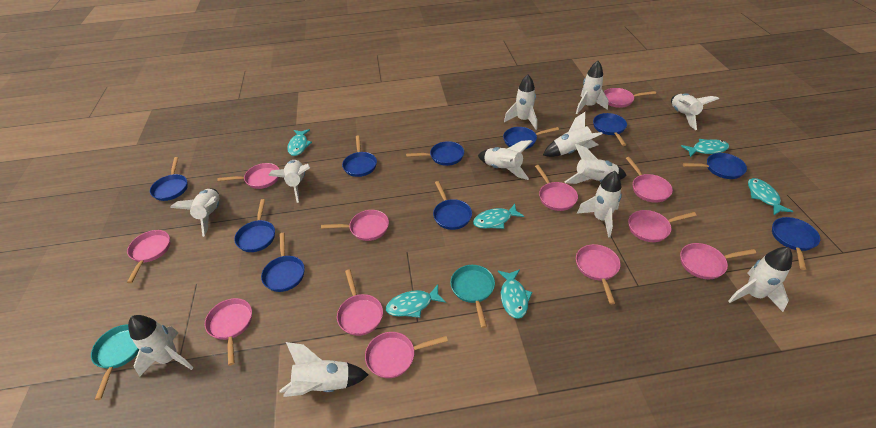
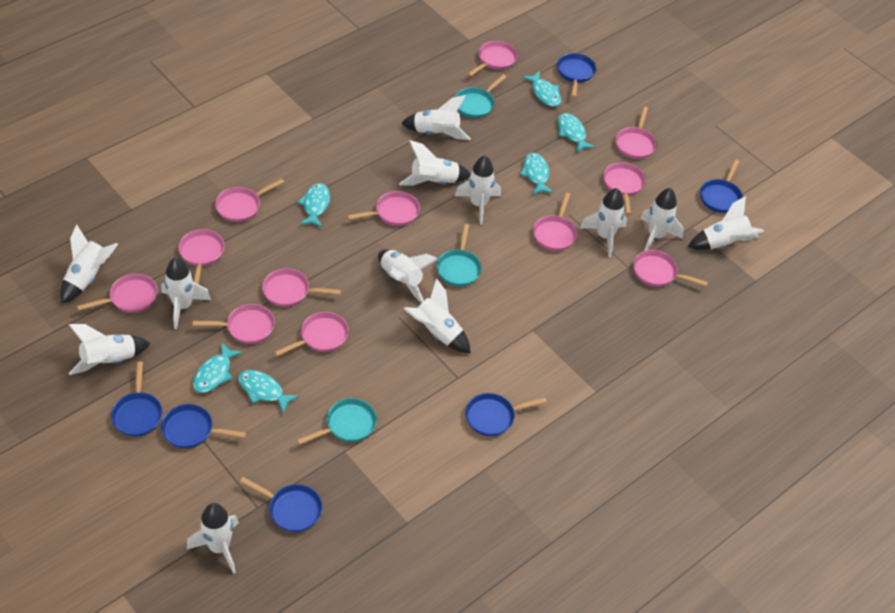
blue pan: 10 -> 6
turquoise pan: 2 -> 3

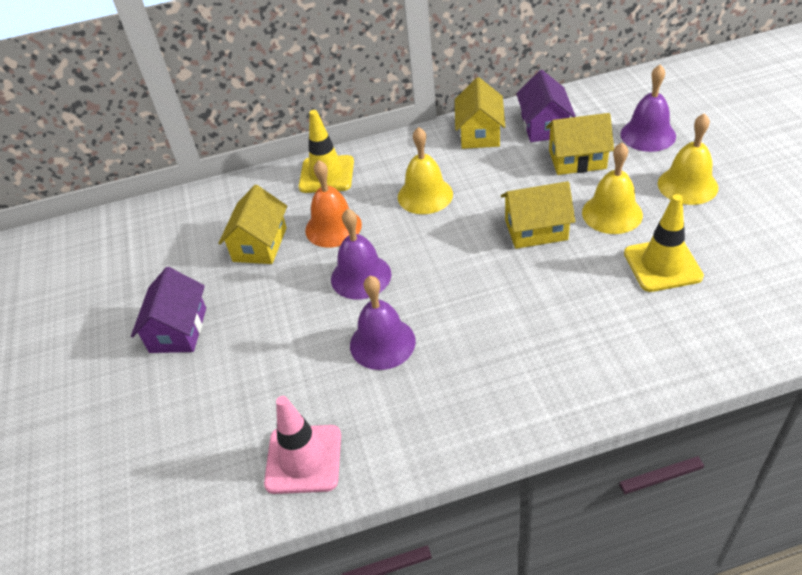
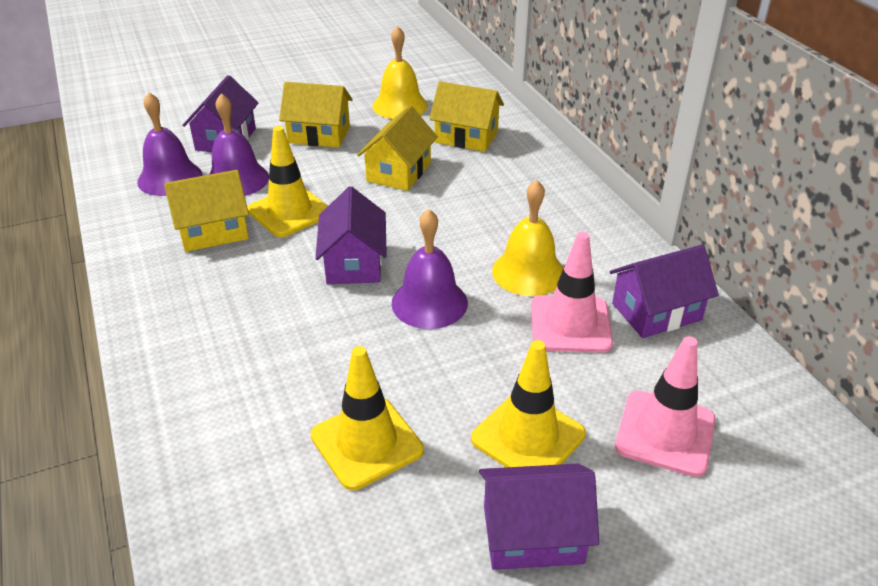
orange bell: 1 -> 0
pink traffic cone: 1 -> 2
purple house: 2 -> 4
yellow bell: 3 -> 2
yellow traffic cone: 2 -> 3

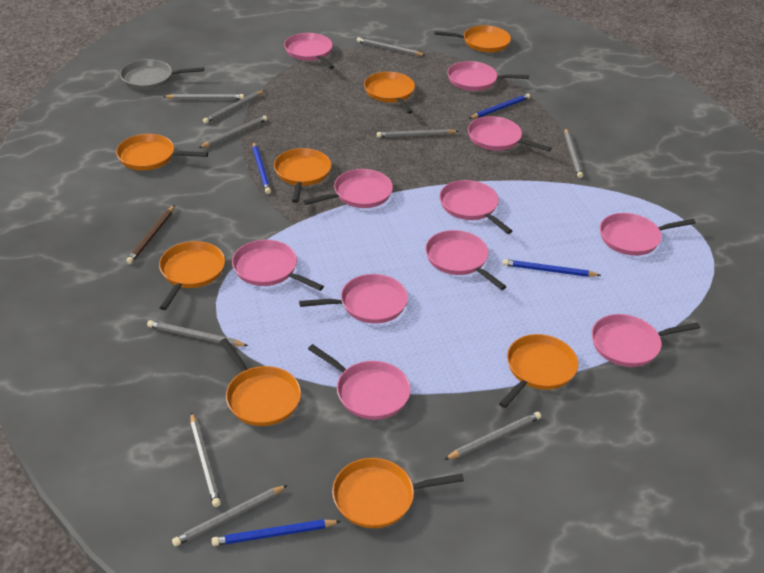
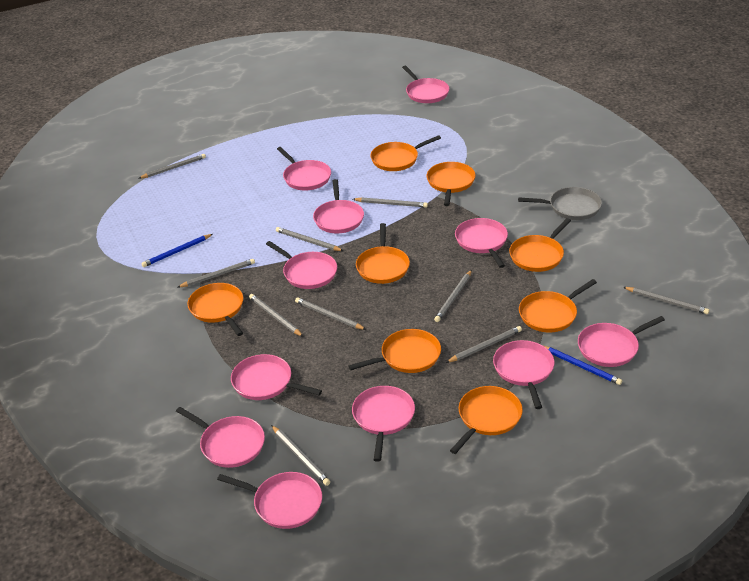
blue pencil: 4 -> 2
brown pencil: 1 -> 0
-*-*-
*Your objective:* Give back every entry word for word, and drop the pictures as you go.

*Answer to the problem:*
blue pan: 10 -> 6
turquoise pan: 2 -> 3

orange bell: 1 -> 0
pink traffic cone: 1 -> 2
purple house: 2 -> 4
yellow bell: 3 -> 2
yellow traffic cone: 2 -> 3

blue pencil: 4 -> 2
brown pencil: 1 -> 0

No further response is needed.